__Stored data__:
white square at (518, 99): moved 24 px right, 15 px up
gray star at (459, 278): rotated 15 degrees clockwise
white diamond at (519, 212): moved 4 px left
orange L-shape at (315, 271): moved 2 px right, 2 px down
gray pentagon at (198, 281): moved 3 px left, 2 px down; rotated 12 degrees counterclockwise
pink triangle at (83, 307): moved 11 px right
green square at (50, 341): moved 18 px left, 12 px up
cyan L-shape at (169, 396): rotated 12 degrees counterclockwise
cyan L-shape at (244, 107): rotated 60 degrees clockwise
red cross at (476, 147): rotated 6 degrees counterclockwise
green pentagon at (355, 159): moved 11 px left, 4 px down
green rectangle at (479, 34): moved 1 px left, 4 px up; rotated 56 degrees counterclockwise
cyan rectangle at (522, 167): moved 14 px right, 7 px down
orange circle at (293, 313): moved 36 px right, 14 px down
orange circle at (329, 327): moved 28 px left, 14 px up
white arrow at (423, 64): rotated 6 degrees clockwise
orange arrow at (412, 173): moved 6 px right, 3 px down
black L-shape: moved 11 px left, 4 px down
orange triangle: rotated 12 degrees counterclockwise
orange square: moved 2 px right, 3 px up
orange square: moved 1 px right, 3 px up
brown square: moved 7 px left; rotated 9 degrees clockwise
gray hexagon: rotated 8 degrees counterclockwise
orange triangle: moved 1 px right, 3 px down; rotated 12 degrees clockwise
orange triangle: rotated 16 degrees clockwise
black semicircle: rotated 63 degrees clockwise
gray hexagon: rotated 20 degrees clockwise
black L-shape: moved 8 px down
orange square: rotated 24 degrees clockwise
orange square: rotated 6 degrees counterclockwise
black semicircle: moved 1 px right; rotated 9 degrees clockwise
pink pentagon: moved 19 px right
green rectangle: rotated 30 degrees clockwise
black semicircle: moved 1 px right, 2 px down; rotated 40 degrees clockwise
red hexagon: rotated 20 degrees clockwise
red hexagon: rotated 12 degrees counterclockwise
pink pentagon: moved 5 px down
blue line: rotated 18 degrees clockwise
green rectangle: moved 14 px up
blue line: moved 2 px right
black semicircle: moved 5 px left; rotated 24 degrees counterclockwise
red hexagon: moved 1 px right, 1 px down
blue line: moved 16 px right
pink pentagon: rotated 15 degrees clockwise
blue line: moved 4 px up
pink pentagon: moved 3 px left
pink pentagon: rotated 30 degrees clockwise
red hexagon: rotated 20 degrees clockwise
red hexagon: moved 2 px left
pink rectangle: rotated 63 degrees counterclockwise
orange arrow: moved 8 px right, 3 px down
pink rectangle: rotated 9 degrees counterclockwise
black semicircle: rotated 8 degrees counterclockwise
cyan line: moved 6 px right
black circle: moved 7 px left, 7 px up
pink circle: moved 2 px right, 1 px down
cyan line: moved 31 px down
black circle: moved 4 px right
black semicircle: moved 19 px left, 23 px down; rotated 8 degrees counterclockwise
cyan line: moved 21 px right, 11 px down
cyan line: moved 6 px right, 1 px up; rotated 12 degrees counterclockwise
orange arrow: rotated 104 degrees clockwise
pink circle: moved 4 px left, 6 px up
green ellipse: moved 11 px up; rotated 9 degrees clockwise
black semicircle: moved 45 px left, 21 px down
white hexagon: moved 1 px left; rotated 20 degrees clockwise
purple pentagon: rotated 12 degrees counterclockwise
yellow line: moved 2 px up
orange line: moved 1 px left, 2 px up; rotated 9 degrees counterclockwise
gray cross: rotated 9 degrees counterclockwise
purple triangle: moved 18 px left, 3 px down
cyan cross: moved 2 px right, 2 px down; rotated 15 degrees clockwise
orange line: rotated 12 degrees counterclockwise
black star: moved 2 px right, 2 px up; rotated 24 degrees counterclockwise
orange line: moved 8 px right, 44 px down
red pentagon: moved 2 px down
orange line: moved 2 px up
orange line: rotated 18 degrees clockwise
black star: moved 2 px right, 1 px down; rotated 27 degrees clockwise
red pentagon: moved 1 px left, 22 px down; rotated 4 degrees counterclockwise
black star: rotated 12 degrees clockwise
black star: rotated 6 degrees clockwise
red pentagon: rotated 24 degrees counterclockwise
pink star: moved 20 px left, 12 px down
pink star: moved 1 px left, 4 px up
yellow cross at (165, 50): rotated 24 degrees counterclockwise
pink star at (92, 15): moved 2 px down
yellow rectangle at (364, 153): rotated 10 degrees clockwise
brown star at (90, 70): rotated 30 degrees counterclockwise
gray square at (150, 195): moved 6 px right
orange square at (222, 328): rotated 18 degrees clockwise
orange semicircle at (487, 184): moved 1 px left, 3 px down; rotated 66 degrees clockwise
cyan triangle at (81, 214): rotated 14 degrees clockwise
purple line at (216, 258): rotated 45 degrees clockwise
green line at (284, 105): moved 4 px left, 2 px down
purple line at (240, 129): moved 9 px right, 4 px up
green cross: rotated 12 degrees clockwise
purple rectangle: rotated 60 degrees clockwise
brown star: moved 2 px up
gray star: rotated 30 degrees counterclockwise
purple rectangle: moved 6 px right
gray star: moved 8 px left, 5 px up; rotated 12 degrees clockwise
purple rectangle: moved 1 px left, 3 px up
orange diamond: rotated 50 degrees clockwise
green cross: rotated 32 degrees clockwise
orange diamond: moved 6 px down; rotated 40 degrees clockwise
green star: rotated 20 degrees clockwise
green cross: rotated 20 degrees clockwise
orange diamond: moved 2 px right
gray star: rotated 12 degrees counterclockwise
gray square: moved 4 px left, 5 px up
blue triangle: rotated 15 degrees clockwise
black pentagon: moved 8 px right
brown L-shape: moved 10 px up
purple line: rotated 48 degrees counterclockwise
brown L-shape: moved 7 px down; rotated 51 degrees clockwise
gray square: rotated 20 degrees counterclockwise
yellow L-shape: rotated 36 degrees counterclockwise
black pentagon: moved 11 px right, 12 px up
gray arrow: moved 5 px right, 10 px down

__Stated goal__: Change every "counterclockwise" in the data to "anticlockwise" and reproduce it with nothing else altered.

__Task output__:
white square at (518, 99): moved 24 px right, 15 px up
gray star at (459, 278): rotated 15 degrees clockwise
white diamond at (519, 212): moved 4 px left
orange L-shape at (315, 271): moved 2 px right, 2 px down
gray pentagon at (198, 281): moved 3 px left, 2 px down; rotated 12 degrees anticlockwise
pink triangle at (83, 307): moved 11 px right
green square at (50, 341): moved 18 px left, 12 px up
cyan L-shape at (169, 396): rotated 12 degrees anticlockwise
cyan L-shape at (244, 107): rotated 60 degrees clockwise
red cross at (476, 147): rotated 6 degrees anticlockwise
green pentagon at (355, 159): moved 11 px left, 4 px down
green rectangle at (479, 34): moved 1 px left, 4 px up; rotated 56 degrees anticlockwise
cyan rectangle at (522, 167): moved 14 px right, 7 px down
orange circle at (293, 313): moved 36 px right, 14 px down
orange circle at (329, 327): moved 28 px left, 14 px up
white arrow at (423, 64): rotated 6 degrees clockwise
orange arrow at (412, 173): moved 6 px right, 3 px down
black L-shape: moved 11 px left, 4 px down
orange triangle: rotated 12 degrees anticlockwise
orange square: moved 2 px right, 3 px up
orange square: moved 1 px right, 3 px up
brown square: moved 7 px left; rotated 9 degrees clockwise
gray hexagon: rotated 8 degrees anticlockwise
orange triangle: moved 1 px right, 3 px down; rotated 12 degrees clockwise
orange triangle: rotated 16 degrees clockwise
black semicircle: rotated 63 degrees clockwise
gray hexagon: rotated 20 degrees clockwise
black L-shape: moved 8 px down
orange square: rotated 24 degrees clockwise
orange square: rotated 6 degrees anticlockwise
black semicircle: moved 1 px right; rotated 9 degrees clockwise
pink pentagon: moved 19 px right
green rectangle: rotated 30 degrees clockwise
black semicircle: moved 1 px right, 2 px down; rotated 40 degrees clockwise
red hexagon: rotated 20 degrees clockwise
red hexagon: rotated 12 degrees anticlockwise
pink pentagon: moved 5 px down
blue line: rotated 18 degrees clockwise
green rectangle: moved 14 px up
blue line: moved 2 px right
black semicircle: moved 5 px left; rotated 24 degrees anticlockwise
red hexagon: moved 1 px right, 1 px down
blue line: moved 16 px right
pink pentagon: rotated 15 degrees clockwise
blue line: moved 4 px up
pink pentagon: moved 3 px left
pink pentagon: rotated 30 degrees clockwise
red hexagon: rotated 20 degrees clockwise
red hexagon: moved 2 px left
pink rectangle: rotated 63 degrees anticlockwise
orange arrow: moved 8 px right, 3 px down
pink rectangle: rotated 9 degrees anticlockwise
black semicircle: rotated 8 degrees anticlockwise
cyan line: moved 6 px right
black circle: moved 7 px left, 7 px up
pink circle: moved 2 px right, 1 px down
cyan line: moved 31 px down
black circle: moved 4 px right
black semicircle: moved 19 px left, 23 px down; rotated 8 degrees anticlockwise
cyan line: moved 21 px right, 11 px down
cyan line: moved 6 px right, 1 px up; rotated 12 degrees anticlockwise
orange arrow: rotated 104 degrees clockwise
pink circle: moved 4 px left, 6 px up
green ellipse: moved 11 px up; rotated 9 degrees clockwise
black semicircle: moved 45 px left, 21 px down
white hexagon: moved 1 px left; rotated 20 degrees clockwise
purple pentagon: rotated 12 degrees anticlockwise
yellow line: moved 2 px up
orange line: moved 1 px left, 2 px up; rotated 9 degrees anticlockwise
gray cross: rotated 9 degrees anticlockwise
purple triangle: moved 18 px left, 3 px down
cyan cross: moved 2 px right, 2 px down; rotated 15 degrees clockwise
orange line: rotated 12 degrees anticlockwise
black star: moved 2 px right, 2 px up; rotated 24 degrees anticlockwise
orange line: moved 8 px right, 44 px down
red pentagon: moved 2 px down
orange line: moved 2 px up
orange line: rotated 18 degrees clockwise
black star: moved 2 px right, 1 px down; rotated 27 degrees clockwise
red pentagon: moved 1 px left, 22 px down; rotated 4 degrees anticlockwise
black star: rotated 12 degrees clockwise
black star: rotated 6 degrees clockwise
red pentagon: rotated 24 degrees anticlockwise
pink star: moved 20 px left, 12 px down
pink star: moved 1 px left, 4 px up
yellow cross at (165, 50): rotated 24 degrees anticlockwise
pink star at (92, 15): moved 2 px down
yellow rectangle at (364, 153): rotated 10 degrees clockwise
brown star at (90, 70): rotated 30 degrees anticlockwise
gray square at (150, 195): moved 6 px right
orange square at (222, 328): rotated 18 degrees clockwise
orange semicircle at (487, 184): moved 1 px left, 3 px down; rotated 66 degrees clockwise
cyan triangle at (81, 214): rotated 14 degrees clockwise
purple line at (216, 258): rotated 45 degrees clockwise
green line at (284, 105): moved 4 px left, 2 px down
purple line at (240, 129): moved 9 px right, 4 px up
green cross: rotated 12 degrees clockwise
purple rectangle: rotated 60 degrees clockwise
brown star: moved 2 px up
gray star: rotated 30 degrees anticlockwise
purple rectangle: moved 6 px right
gray star: moved 8 px left, 5 px up; rotated 12 degrees clockwise
purple rectangle: moved 1 px left, 3 px up
orange diamond: rotated 50 degrees clockwise
green cross: rotated 32 degrees clockwise
orange diamond: moved 6 px down; rotated 40 degrees clockwise
green star: rotated 20 degrees clockwise
green cross: rotated 20 degrees clockwise
orange diamond: moved 2 px right
gray star: rotated 12 degrees anticlockwise
gray square: moved 4 px left, 5 px up
blue triangle: rotated 15 degrees clockwise
black pentagon: moved 8 px right
brown L-shape: moved 10 px up
purple line: rotated 48 degrees anticlockwise
brown L-shape: moved 7 px down; rotated 51 degrees clockwise
gray square: rotated 20 degrees anticlockwise
yellow L-shape: rotated 36 degrees anticlockwise
black pentagon: moved 11 px right, 12 px up
gray arrow: moved 5 px right, 10 px down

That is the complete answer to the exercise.